=== SUPPLIED INFORMATION ===

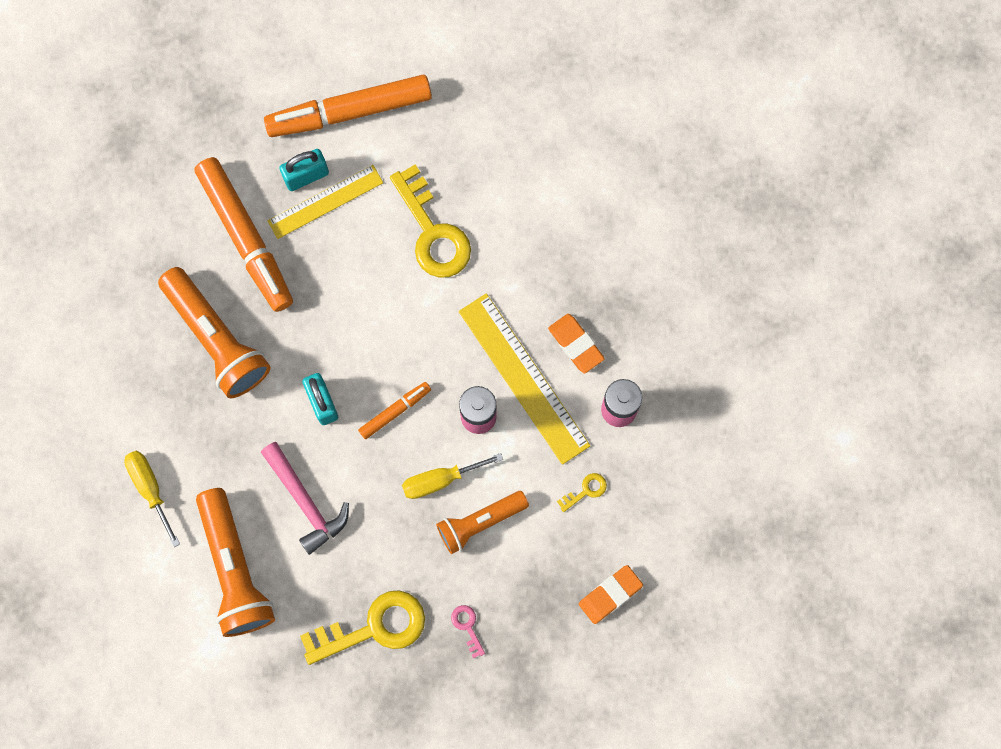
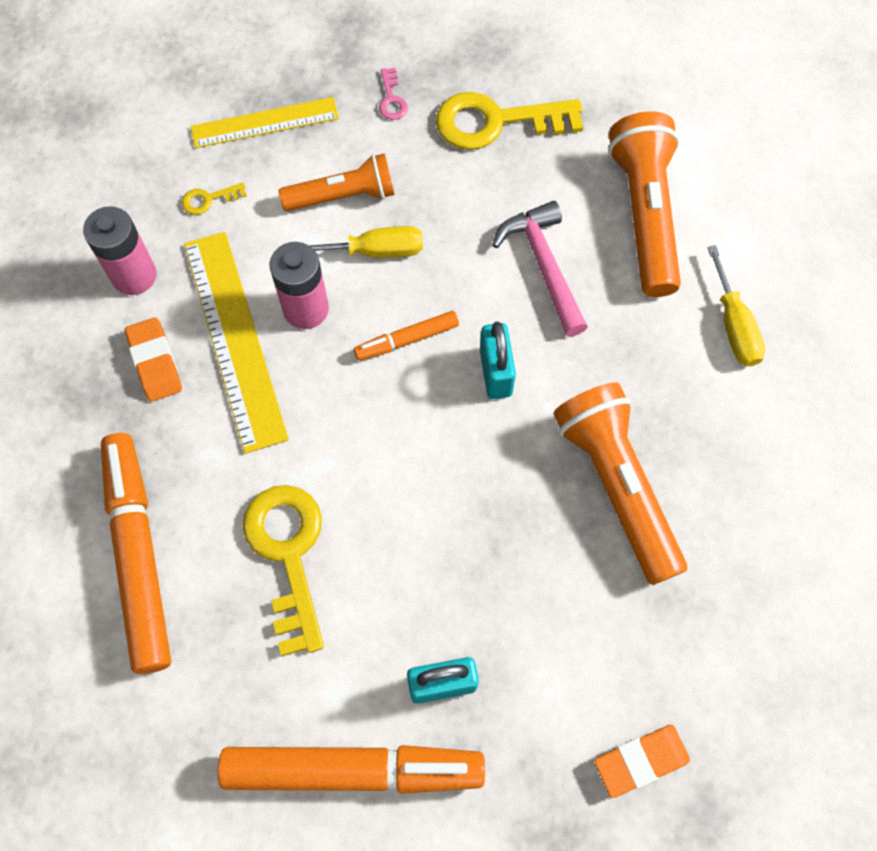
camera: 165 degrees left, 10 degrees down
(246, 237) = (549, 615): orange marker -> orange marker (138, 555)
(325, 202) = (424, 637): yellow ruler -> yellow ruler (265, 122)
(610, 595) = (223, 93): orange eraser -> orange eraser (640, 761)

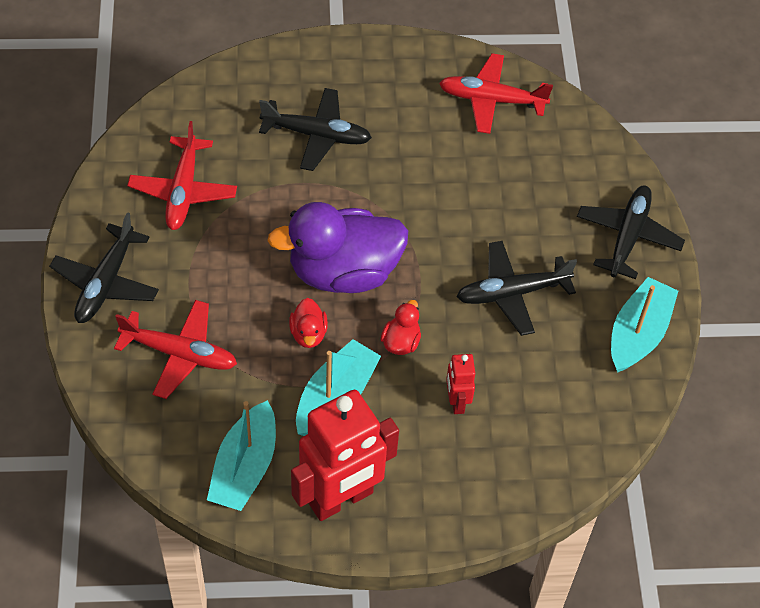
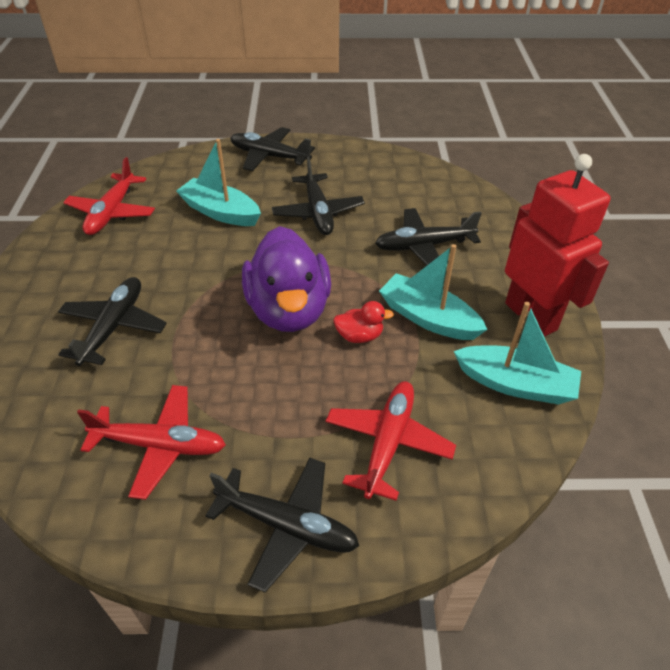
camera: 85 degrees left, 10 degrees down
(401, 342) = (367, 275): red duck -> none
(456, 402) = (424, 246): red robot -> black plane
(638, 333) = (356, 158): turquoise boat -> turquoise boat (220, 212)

===

● **EXERCISE PROMPT**
In the listing above, find the line with "(401, 342) = (367, 275): red duck -> none", then copy it and every later line exactly, through the last line, and nothing else.

● **TASK RESULT**
(401, 342) = (367, 275): red duck -> none
(456, 402) = (424, 246): red robot -> black plane
(638, 333) = (356, 158): turquoise boat -> turquoise boat (220, 212)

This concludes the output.